Which lines in the material below contain the word "back"? Pull out each of them in full.

--- Records for the exercise ---

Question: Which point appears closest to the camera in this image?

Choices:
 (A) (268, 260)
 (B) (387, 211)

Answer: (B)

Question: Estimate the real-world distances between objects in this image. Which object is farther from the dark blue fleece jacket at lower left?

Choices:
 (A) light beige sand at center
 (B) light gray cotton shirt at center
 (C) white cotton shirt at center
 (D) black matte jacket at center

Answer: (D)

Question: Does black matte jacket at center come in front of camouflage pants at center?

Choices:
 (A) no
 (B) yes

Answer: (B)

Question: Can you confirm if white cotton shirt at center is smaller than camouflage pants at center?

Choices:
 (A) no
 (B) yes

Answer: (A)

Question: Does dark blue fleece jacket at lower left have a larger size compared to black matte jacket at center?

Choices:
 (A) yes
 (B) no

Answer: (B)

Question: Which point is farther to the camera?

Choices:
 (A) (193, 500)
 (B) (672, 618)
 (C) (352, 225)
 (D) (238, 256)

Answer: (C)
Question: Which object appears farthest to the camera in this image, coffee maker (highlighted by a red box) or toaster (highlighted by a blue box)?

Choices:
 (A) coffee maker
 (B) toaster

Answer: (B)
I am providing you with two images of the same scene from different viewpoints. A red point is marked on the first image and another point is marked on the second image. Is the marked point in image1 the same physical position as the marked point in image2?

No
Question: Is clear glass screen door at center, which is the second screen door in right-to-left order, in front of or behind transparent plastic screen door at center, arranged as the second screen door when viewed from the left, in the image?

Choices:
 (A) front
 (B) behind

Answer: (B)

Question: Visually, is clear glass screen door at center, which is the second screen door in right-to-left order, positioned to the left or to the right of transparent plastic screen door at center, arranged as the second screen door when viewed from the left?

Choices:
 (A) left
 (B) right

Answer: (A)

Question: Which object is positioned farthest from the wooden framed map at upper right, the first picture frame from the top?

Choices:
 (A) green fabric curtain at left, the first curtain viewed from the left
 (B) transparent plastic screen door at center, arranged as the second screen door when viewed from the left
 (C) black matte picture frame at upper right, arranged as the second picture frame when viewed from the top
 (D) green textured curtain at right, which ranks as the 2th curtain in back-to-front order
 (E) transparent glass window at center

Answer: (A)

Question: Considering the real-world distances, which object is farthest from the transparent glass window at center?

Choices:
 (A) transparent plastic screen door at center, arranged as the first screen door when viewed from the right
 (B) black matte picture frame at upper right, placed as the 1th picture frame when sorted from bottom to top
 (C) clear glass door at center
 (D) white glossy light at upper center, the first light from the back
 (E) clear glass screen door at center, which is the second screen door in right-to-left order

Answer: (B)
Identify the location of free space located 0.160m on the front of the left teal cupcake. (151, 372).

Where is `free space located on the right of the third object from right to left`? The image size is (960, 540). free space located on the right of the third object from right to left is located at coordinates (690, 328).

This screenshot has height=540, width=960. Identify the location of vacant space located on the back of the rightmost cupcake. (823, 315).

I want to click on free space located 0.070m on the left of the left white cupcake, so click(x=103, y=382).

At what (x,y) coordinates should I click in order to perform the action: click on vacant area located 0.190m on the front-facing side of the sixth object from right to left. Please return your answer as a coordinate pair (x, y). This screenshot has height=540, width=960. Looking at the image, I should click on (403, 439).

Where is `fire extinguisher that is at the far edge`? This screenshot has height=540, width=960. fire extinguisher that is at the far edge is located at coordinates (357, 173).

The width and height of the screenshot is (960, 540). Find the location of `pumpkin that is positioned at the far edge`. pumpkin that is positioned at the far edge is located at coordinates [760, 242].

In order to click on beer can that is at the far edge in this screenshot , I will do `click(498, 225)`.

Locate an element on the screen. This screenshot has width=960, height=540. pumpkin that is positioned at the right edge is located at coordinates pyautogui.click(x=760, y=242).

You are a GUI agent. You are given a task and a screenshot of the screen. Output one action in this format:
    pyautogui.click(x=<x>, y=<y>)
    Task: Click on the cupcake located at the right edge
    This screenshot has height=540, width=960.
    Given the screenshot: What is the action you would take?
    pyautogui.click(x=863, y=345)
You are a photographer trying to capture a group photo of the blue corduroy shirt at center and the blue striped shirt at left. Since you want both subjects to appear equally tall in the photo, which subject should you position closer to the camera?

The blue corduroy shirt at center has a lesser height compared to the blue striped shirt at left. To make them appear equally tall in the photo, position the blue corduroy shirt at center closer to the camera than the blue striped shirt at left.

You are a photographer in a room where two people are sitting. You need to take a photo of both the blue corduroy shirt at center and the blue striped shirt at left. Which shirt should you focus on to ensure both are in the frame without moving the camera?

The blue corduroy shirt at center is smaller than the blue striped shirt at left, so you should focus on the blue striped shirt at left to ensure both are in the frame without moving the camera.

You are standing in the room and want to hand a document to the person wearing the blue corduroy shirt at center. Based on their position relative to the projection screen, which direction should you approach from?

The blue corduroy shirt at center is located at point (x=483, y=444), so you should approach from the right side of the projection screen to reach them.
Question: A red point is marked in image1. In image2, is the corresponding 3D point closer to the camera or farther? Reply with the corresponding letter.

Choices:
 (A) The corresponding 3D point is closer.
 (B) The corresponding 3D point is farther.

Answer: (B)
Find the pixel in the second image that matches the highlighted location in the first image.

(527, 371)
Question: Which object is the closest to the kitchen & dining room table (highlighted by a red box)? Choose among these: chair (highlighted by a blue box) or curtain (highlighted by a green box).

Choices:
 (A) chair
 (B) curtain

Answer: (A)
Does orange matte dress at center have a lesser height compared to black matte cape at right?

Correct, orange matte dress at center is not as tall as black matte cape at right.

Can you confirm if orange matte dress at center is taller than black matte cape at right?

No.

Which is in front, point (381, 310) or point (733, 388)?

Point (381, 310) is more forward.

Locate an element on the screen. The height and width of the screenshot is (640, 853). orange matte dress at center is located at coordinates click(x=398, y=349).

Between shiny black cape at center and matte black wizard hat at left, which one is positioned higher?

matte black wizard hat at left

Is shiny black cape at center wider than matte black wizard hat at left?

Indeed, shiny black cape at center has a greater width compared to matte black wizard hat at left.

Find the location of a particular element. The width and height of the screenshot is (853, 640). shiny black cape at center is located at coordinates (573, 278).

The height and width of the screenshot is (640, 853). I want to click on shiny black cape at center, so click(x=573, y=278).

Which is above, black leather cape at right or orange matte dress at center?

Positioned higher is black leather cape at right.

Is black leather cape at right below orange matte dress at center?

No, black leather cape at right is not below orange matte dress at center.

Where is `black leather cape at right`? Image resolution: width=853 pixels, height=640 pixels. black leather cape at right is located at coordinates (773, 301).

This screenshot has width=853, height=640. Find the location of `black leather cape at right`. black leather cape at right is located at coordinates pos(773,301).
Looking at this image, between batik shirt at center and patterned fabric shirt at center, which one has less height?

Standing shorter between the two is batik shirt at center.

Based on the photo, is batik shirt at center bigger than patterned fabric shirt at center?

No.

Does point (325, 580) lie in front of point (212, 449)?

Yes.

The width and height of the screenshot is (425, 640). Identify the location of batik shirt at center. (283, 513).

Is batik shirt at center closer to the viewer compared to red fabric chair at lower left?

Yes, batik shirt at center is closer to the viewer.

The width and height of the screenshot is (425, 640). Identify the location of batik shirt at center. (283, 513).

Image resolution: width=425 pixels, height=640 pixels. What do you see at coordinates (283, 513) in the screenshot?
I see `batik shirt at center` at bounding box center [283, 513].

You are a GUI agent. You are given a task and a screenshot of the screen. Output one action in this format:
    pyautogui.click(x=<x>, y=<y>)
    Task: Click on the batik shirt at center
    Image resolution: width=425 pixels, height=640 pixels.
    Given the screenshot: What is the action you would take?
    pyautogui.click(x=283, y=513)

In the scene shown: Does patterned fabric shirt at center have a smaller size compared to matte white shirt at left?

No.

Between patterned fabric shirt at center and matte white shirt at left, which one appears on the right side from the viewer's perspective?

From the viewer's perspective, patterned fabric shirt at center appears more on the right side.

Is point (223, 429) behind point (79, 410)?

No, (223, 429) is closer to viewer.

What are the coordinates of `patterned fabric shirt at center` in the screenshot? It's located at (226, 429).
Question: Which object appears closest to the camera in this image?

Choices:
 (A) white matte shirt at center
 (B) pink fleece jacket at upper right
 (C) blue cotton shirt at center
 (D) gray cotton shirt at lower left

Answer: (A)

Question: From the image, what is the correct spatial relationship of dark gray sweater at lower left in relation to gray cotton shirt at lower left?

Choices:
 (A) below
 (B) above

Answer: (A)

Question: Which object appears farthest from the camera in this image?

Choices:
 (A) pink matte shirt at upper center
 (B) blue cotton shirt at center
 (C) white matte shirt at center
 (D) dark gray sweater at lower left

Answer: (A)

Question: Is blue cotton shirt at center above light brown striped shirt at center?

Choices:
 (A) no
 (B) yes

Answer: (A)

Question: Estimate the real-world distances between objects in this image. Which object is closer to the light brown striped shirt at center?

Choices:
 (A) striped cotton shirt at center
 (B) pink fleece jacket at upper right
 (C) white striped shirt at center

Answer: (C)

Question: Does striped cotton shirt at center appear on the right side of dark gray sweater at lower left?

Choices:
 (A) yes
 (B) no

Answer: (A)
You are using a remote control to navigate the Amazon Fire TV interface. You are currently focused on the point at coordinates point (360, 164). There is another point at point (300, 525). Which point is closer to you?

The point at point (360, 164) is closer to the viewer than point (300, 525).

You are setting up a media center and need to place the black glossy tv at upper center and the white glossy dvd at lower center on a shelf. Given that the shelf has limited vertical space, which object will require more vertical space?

---

▶ **Result below**
 (D) green textured curtain at right, which ranks as the 2th curtain in back-to-front order
 (D) white glossy light at upper center, the first light from the back
This screenshot has height=540, width=960. Identify the location of vacant space located on the back of the rightmost cupcake. (823, 315).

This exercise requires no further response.